■ **Dataset**:

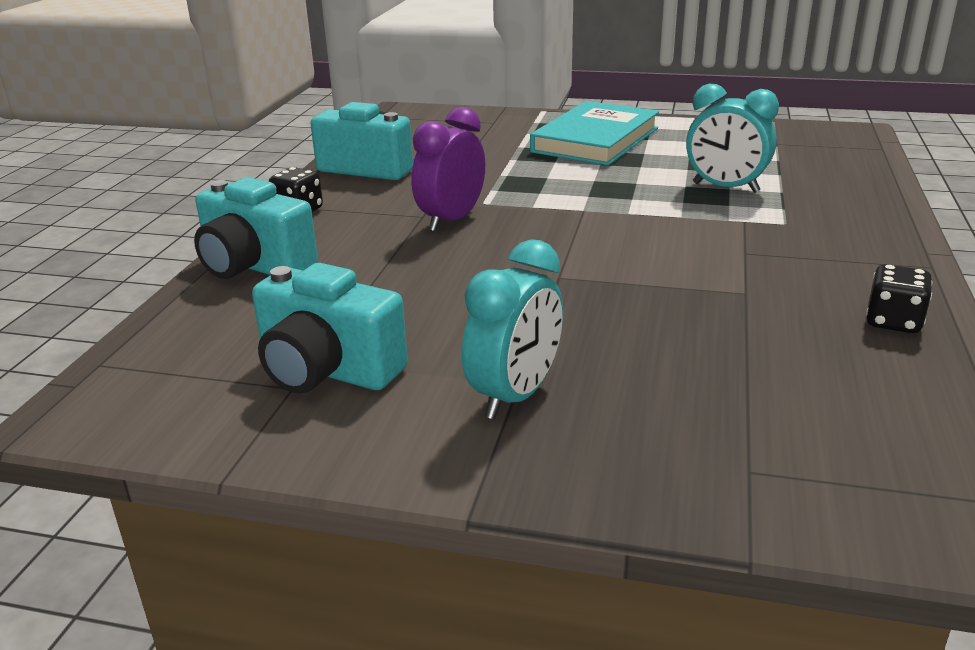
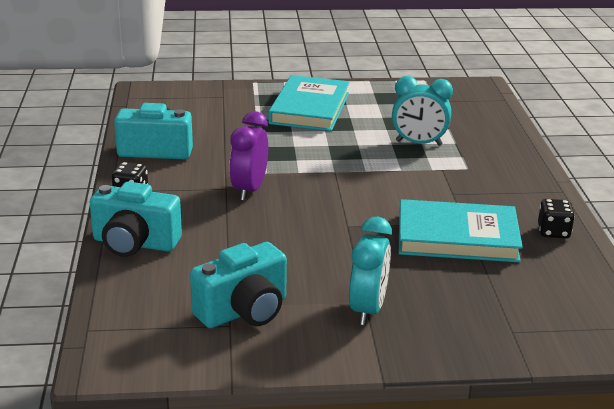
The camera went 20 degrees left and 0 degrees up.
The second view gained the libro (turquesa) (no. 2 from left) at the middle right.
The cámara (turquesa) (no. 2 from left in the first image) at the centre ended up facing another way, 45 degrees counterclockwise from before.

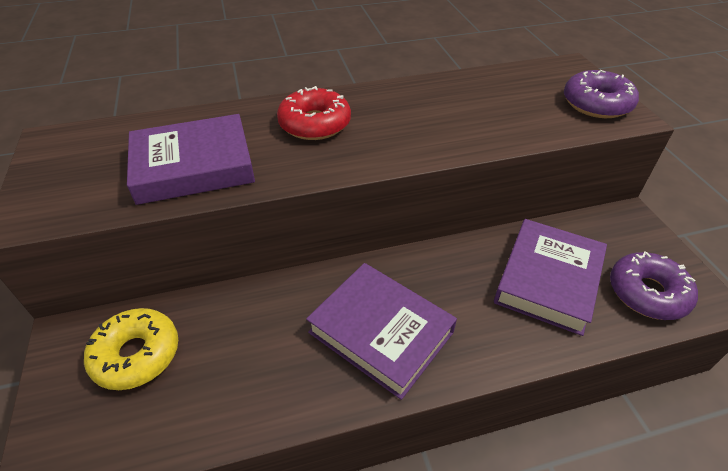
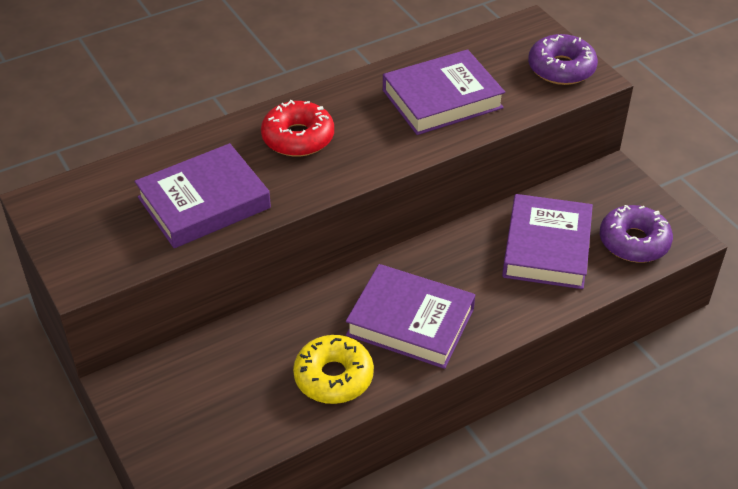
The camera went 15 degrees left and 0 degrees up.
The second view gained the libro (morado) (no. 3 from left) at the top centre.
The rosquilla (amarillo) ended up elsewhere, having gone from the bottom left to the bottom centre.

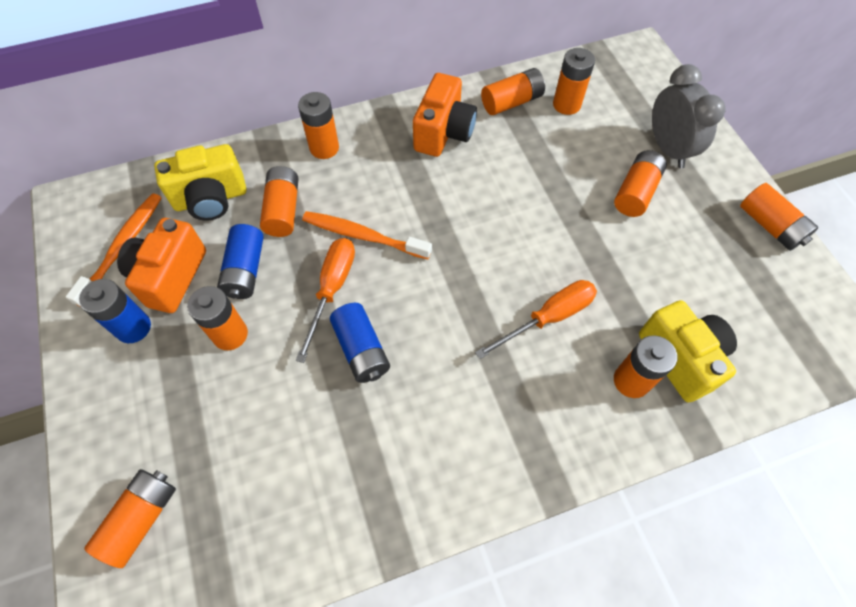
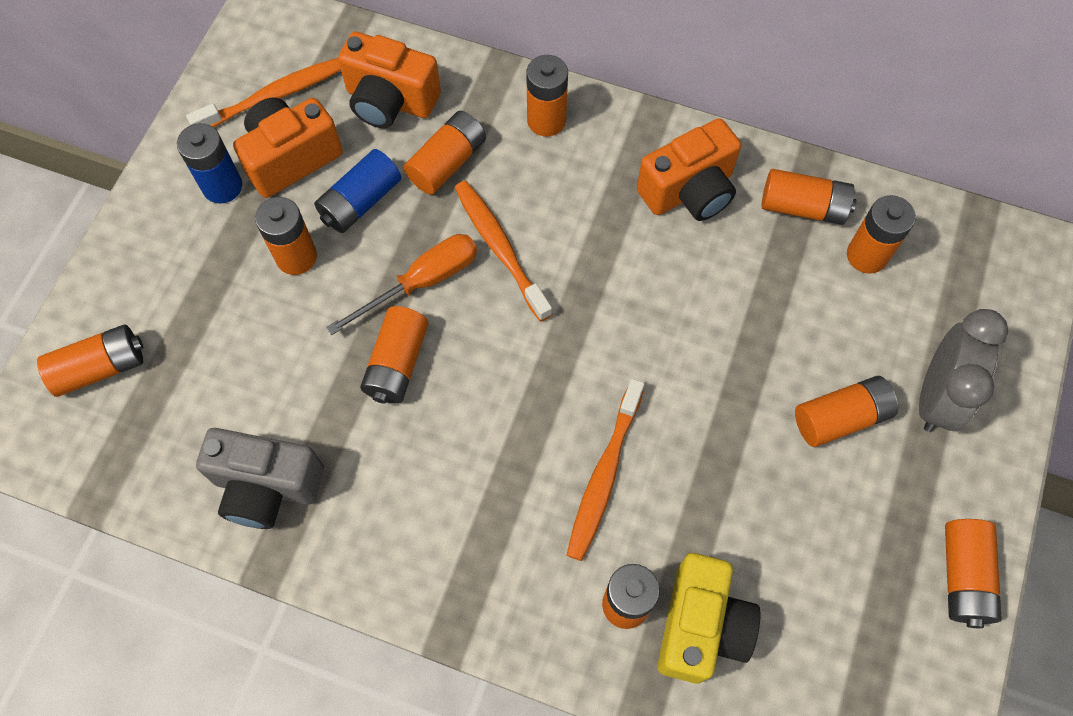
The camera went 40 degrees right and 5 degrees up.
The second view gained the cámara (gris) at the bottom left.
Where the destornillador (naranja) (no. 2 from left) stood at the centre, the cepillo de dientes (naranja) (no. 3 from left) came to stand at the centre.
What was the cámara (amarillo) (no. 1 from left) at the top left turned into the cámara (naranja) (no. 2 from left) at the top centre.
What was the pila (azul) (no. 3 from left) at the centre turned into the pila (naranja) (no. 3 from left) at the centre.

■ **Exercise aim**: Please give the number of lines in the entries that contain the word "cámara", and nothing besides it.

■ **Exercise result**: 3